▶ [TASK DESCRIPTION] Nothing but the lines from the one with "turquoise cone: 4 -> 3" through the last line of the entries below should appear in the copy, please, and no pictures.

DATA TO USE Start Marker

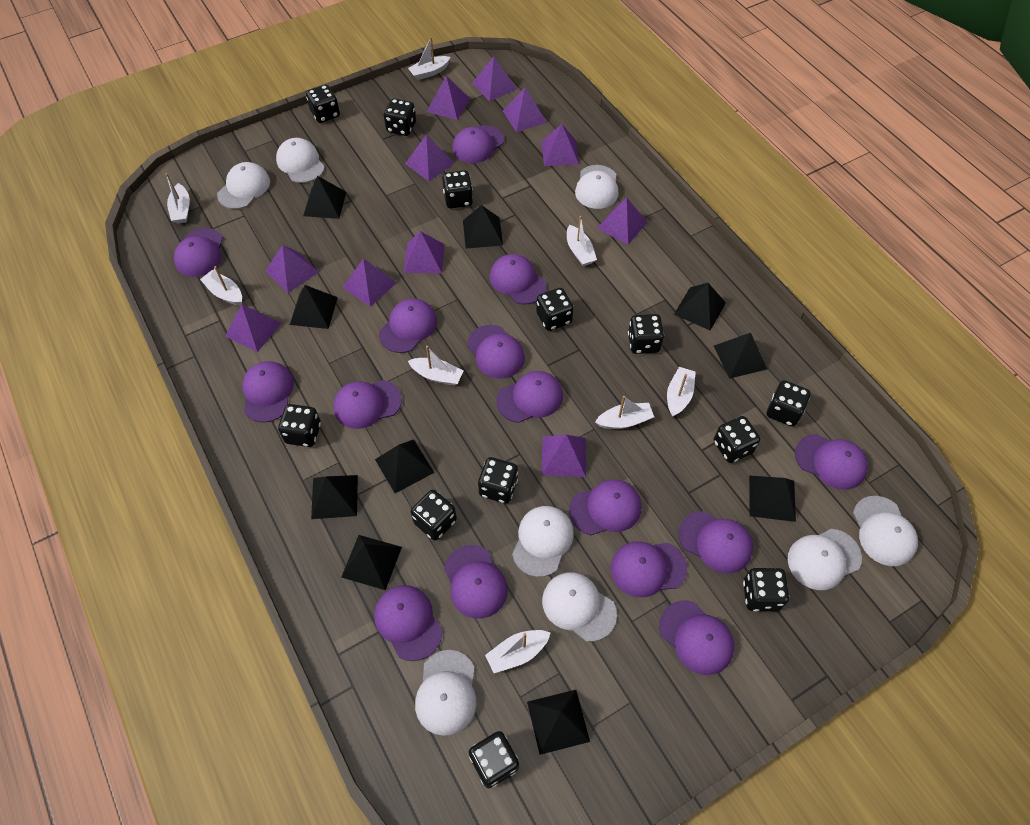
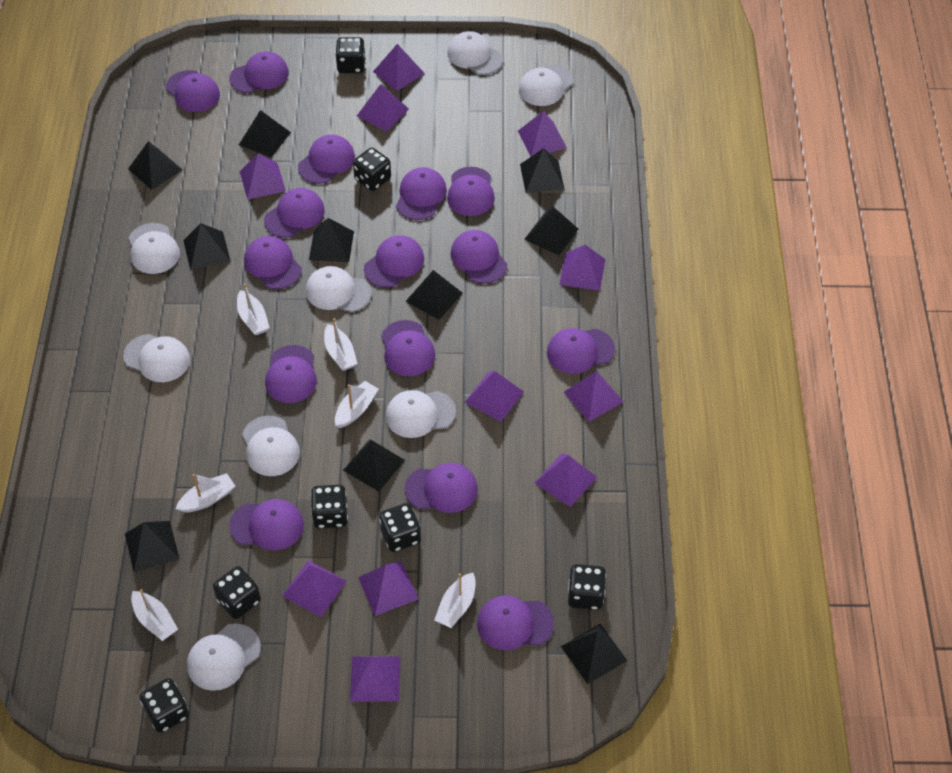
black dice: 12 -> 7
white boat: 8 -> 6

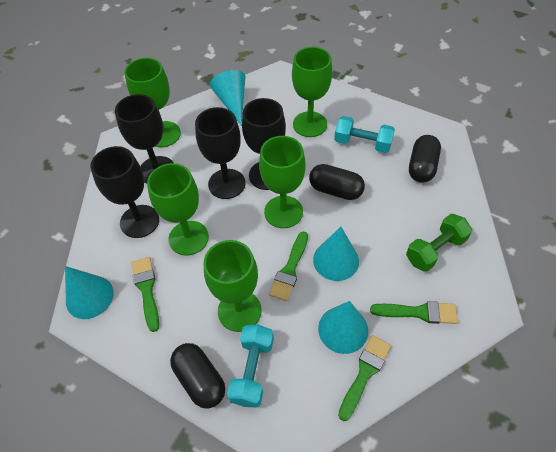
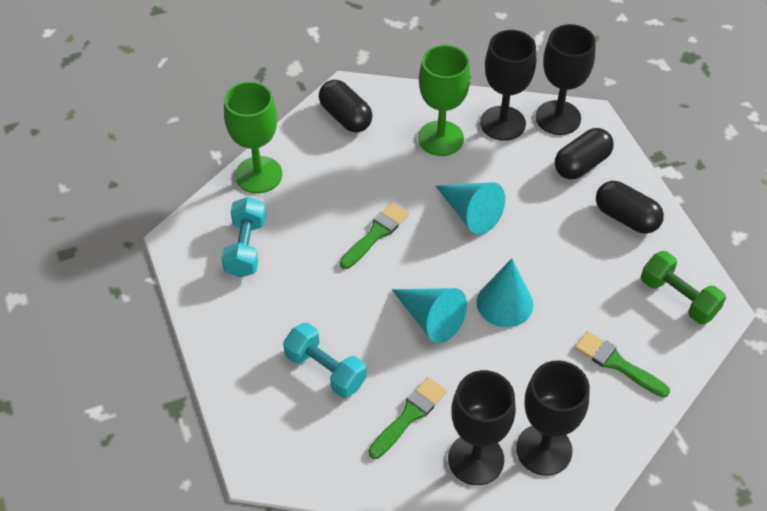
green brush: 4 -> 3
green goblet: 5 -> 2
turquoise cone: 4 -> 3

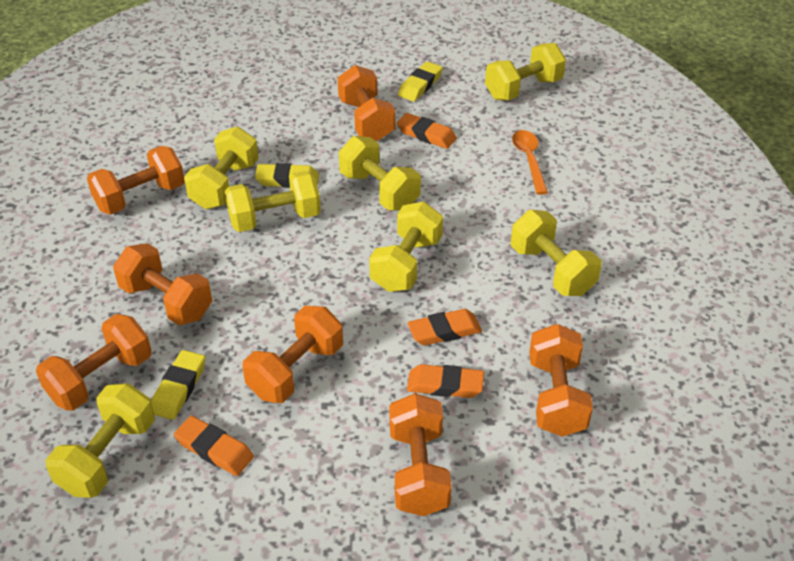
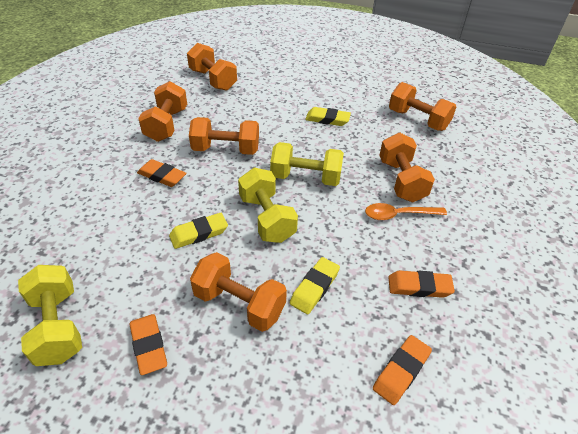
orange dumbbell: 7 -> 6
yellow dumbbell: 7 -> 3

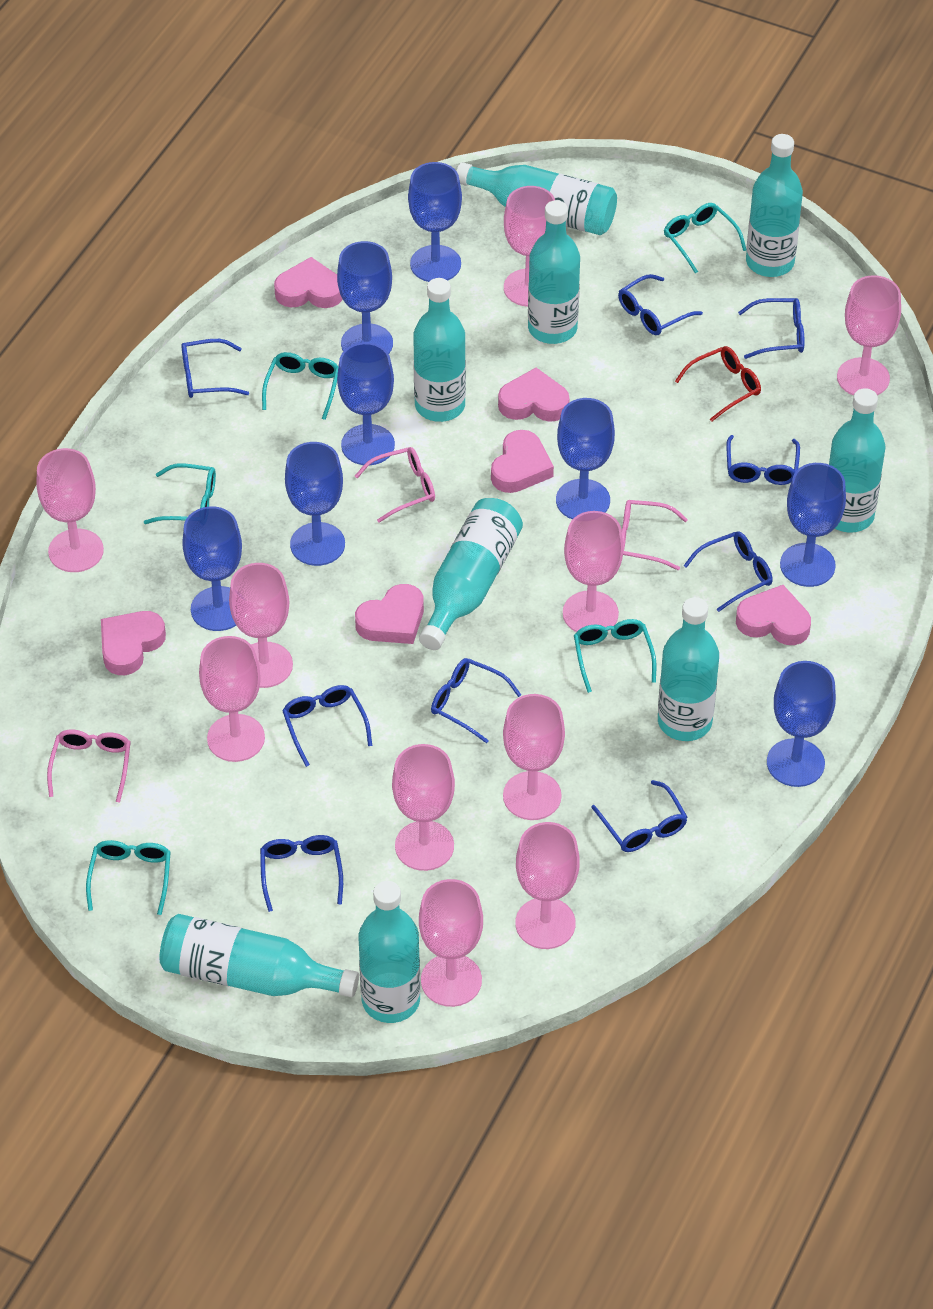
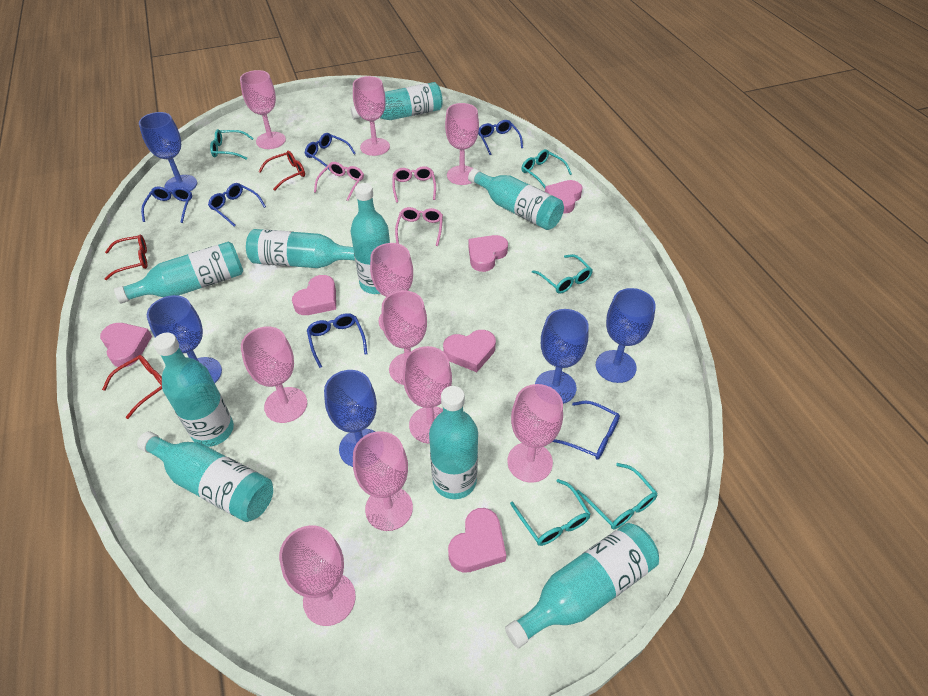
blue glasses: 9 -> 6
blue goblet: 8 -> 5
red glasses: 1 -> 3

DATA TO USE End Marker

▶ [PROBLEM SOLUTION]
turquoise cone: 4 -> 3

orange dumbbell: 7 -> 6
yellow dumbbell: 7 -> 3

blue glasses: 9 -> 6
blue goblet: 8 -> 5
red glasses: 1 -> 3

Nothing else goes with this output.